Dataset content:
★ ★ ★

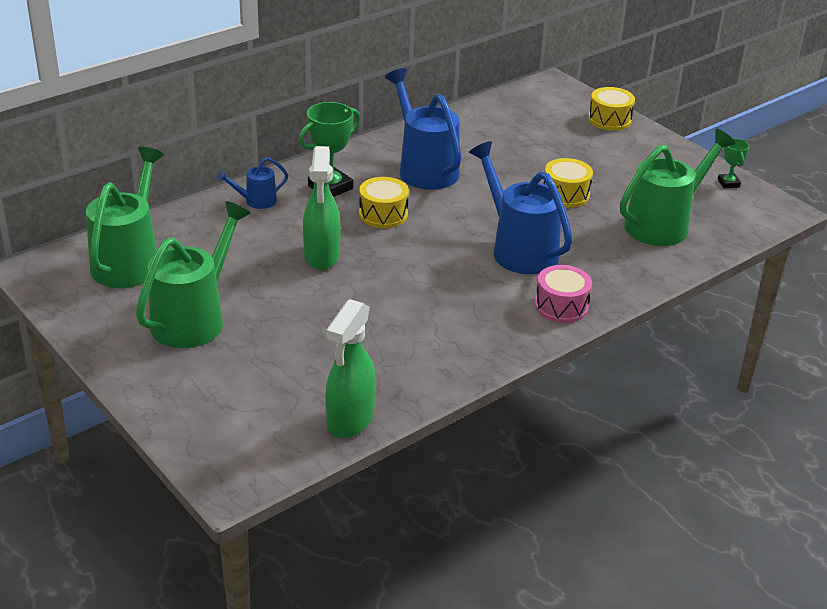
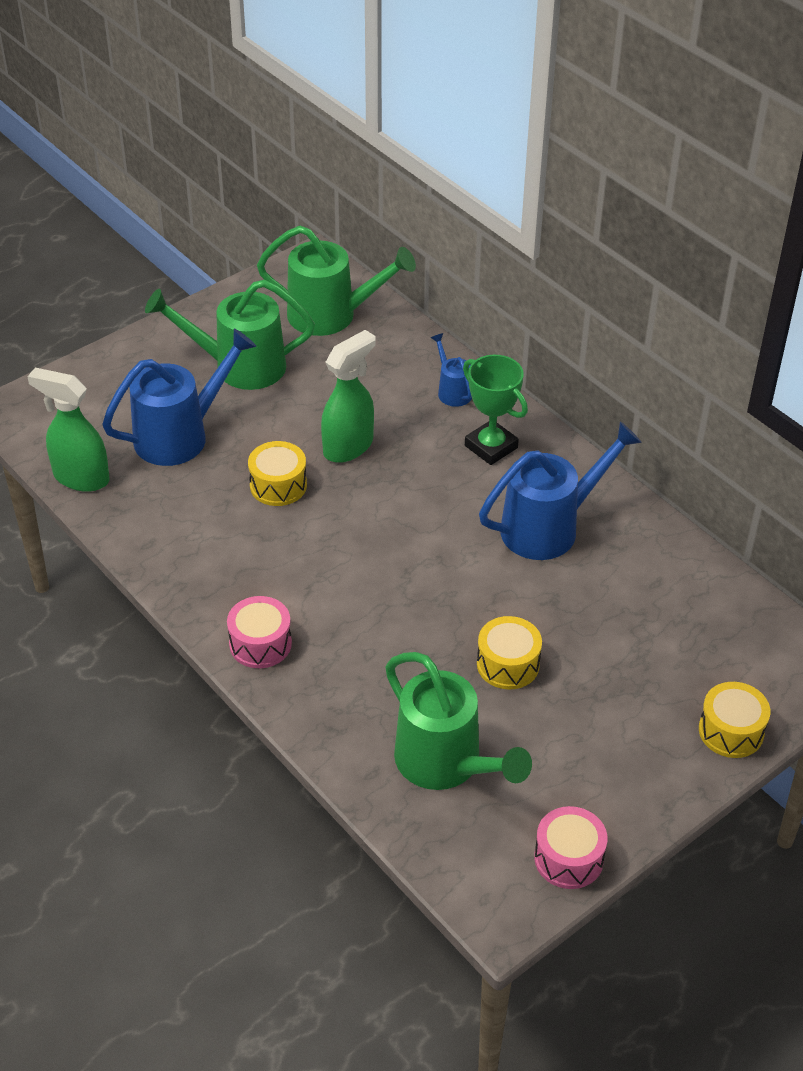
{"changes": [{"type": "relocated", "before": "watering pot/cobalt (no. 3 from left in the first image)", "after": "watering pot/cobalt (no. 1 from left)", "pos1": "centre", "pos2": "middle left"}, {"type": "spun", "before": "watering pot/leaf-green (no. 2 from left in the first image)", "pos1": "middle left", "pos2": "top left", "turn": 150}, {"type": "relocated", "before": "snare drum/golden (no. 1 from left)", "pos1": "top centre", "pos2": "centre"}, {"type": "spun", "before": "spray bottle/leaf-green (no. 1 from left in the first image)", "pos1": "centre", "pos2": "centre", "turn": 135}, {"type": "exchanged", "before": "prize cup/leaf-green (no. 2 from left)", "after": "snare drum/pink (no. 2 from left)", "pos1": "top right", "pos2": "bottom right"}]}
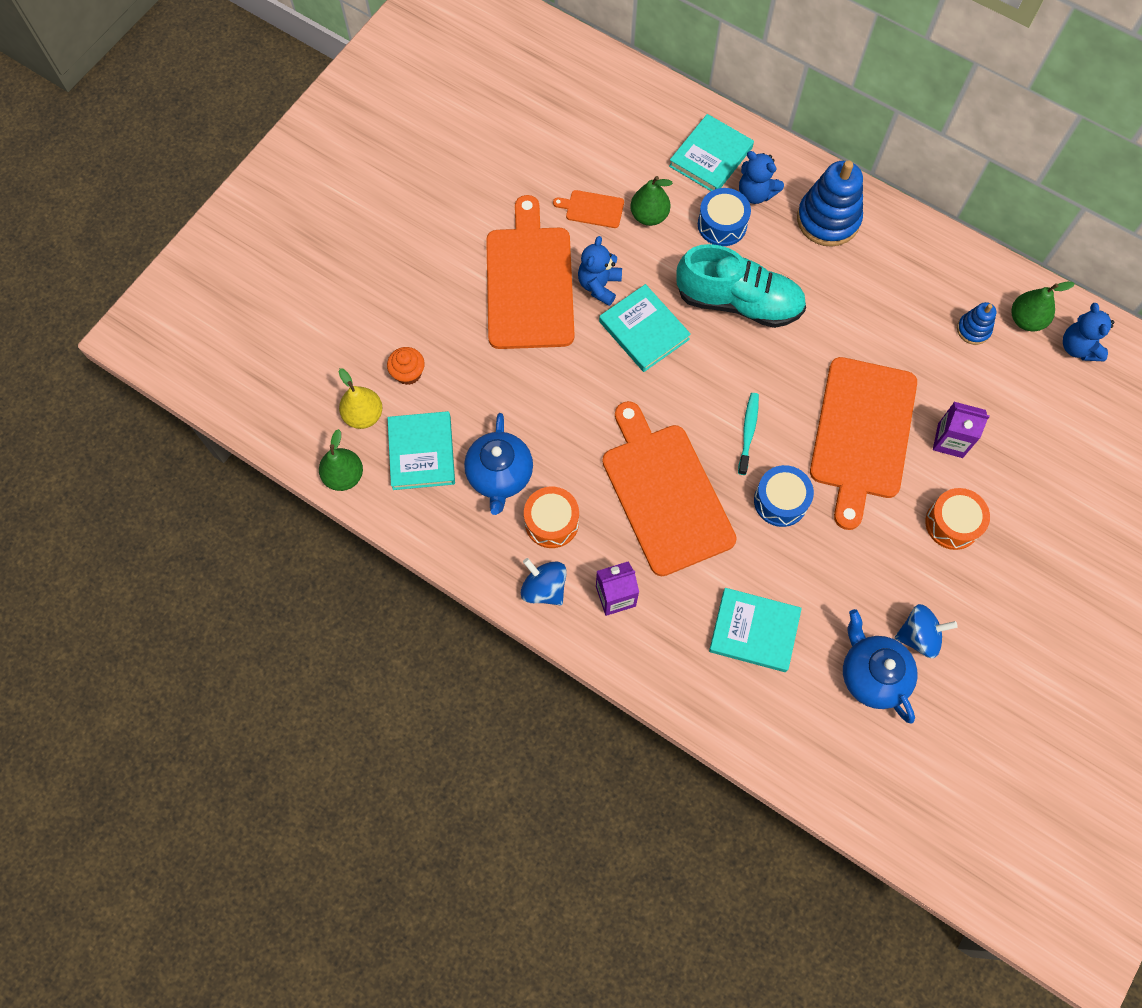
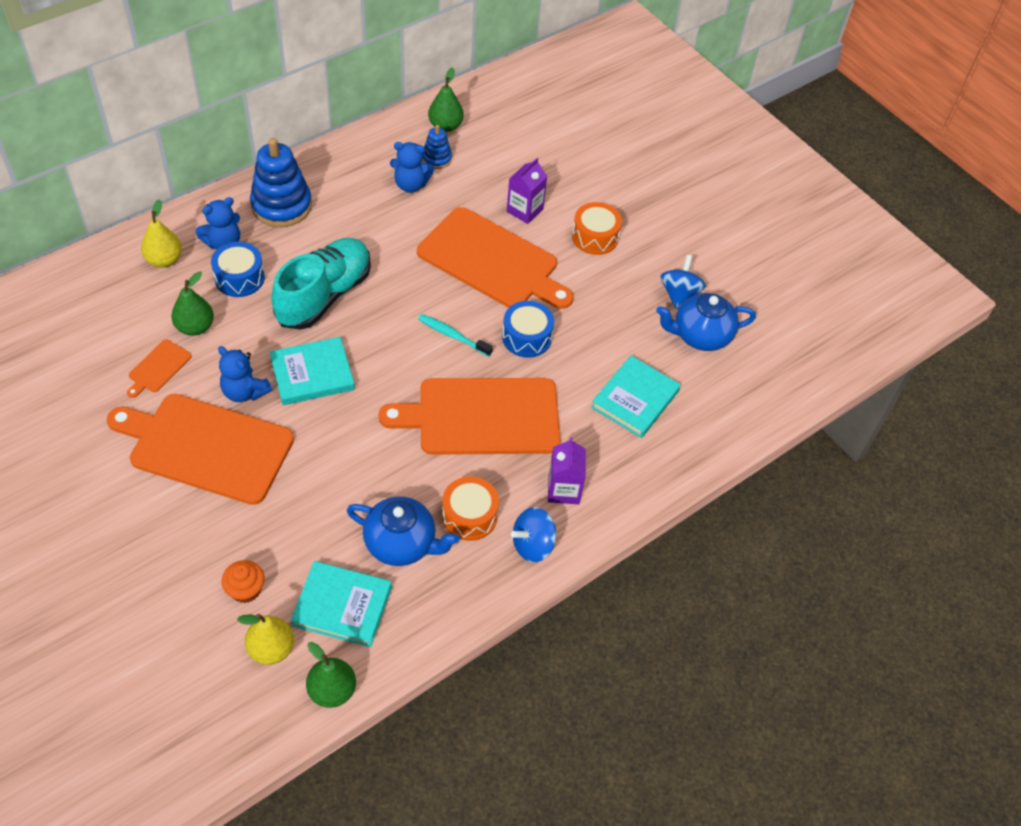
{"changes": [{"type": "exchanged", "before": "hardback/teal (no. 3 from left)", "after": "pear fruit/golden (no. 1 from left)", "pos1": "top centre", "pos2": "top left"}, {"type": "relocated", "before": "stuffed bear/cobalt (no. 3 from left)", "pos1": "top right", "pos2": "top centre"}]}
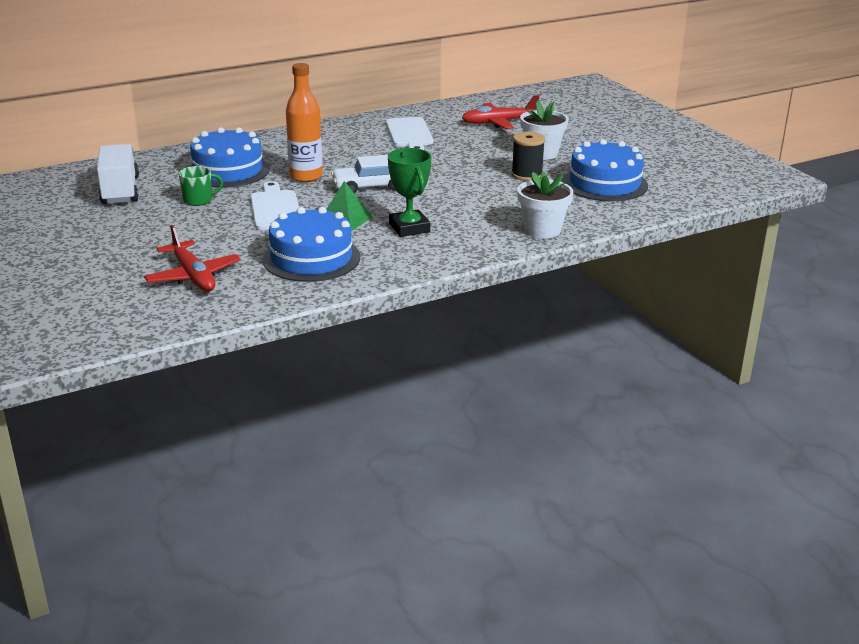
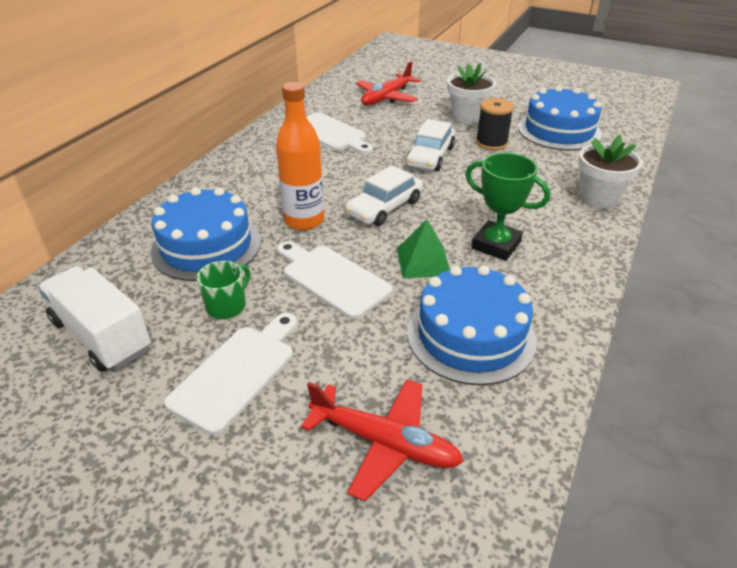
{"changes": [{"type": "appeared", "after": "bread board/white (no. 1 from left)", "pos2": "middle left"}, {"type": "appeared", "after": "automobile/white (no. 2 from left)", "pos2": "top centre"}]}
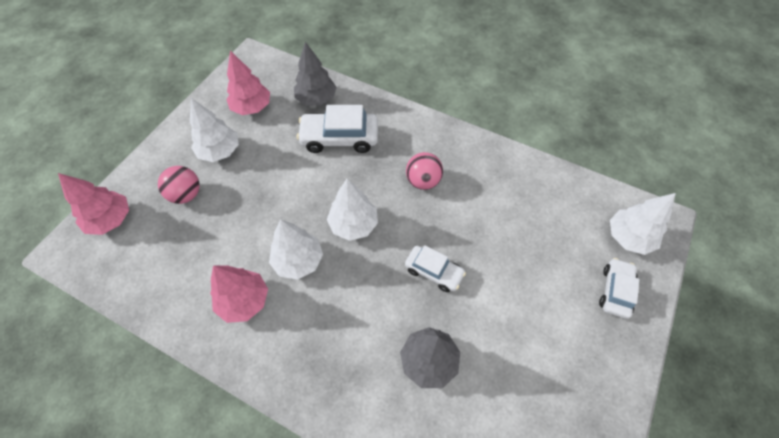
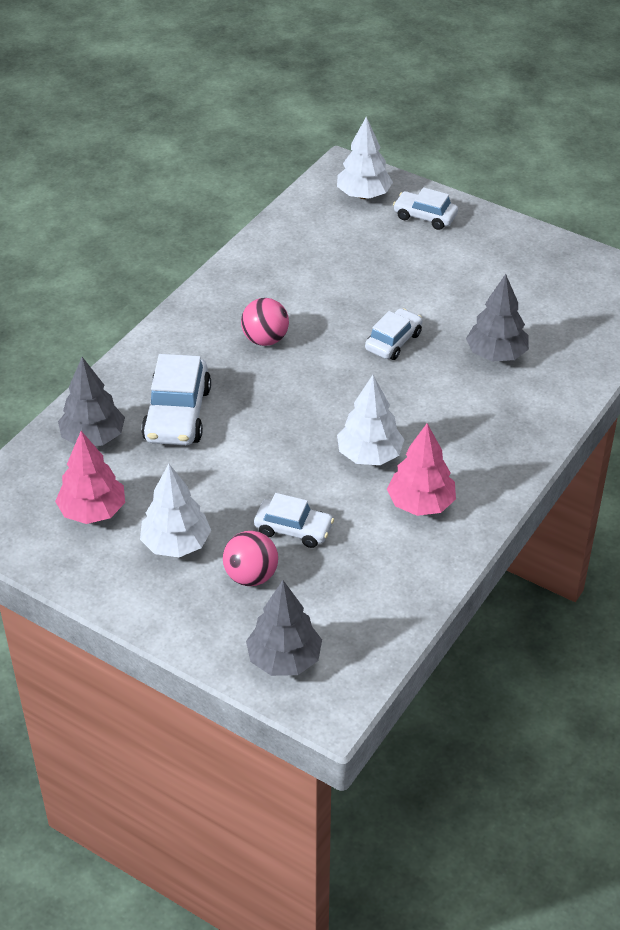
{"changes": [{"type": "colour", "before": "toy tree/pink (no. 1 from left)", "after": "toy tree/ash-grey (no. 2 from left)", "pos1": "middle left", "pos2": "bottom centre"}, {"type": "appeared", "after": "automobile/white (no. 2 from left)", "pos2": "centre"}, {"type": "missing", "before": "toy tree/white (no. 3 from left)", "pos1": "centre"}]}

★ ★ ★

Restate all the material verbatim; omit every picture.

Problem solution:
{"changes": [{"type": "relocated", "before": "watering pot/cobalt (no. 3 from left in the first image)", "after": "watering pot/cobalt (no. 1 from left)", "pos1": "centre", "pos2": "middle left"}, {"type": "spun", "before": "watering pot/leaf-green (no. 2 from left in the first image)", "pos1": "middle left", "pos2": "top left", "turn": 150}, {"type": "relocated", "before": "snare drum/golden (no. 1 from left)", "pos1": "top centre", "pos2": "centre"}, {"type": "spun", "before": "spray bottle/leaf-green (no. 1 from left in the first image)", "pos1": "centre", "pos2": "centre", "turn": 135}, {"type": "exchanged", "before": "prize cup/leaf-green (no. 2 from left)", "after": "snare drum/pink (no. 2 from left)", "pos1": "top right", "pos2": "bottom right"}]}
{"changes": [{"type": "exchanged", "before": "hardback/teal (no. 3 from left)", "after": "pear fruit/golden (no. 1 from left)", "pos1": "top centre", "pos2": "top left"}, {"type": "relocated", "before": "stuffed bear/cobalt (no. 3 from left)", "pos1": "top right", "pos2": "top centre"}]}
{"changes": [{"type": "appeared", "after": "bread board/white (no. 1 from left)", "pos2": "middle left"}, {"type": "appeared", "after": "automobile/white (no. 2 from left)", "pos2": "top centre"}]}
{"changes": [{"type": "colour", "before": "toy tree/pink (no. 1 from left)", "after": "toy tree/ash-grey (no. 2 from left)", "pos1": "middle left", "pos2": "bottom centre"}, {"type": "appeared", "after": "automobile/white (no. 2 from left)", "pos2": "centre"}, {"type": "missing", "before": "toy tree/white (no. 3 from left)", "pos1": "centre"}]}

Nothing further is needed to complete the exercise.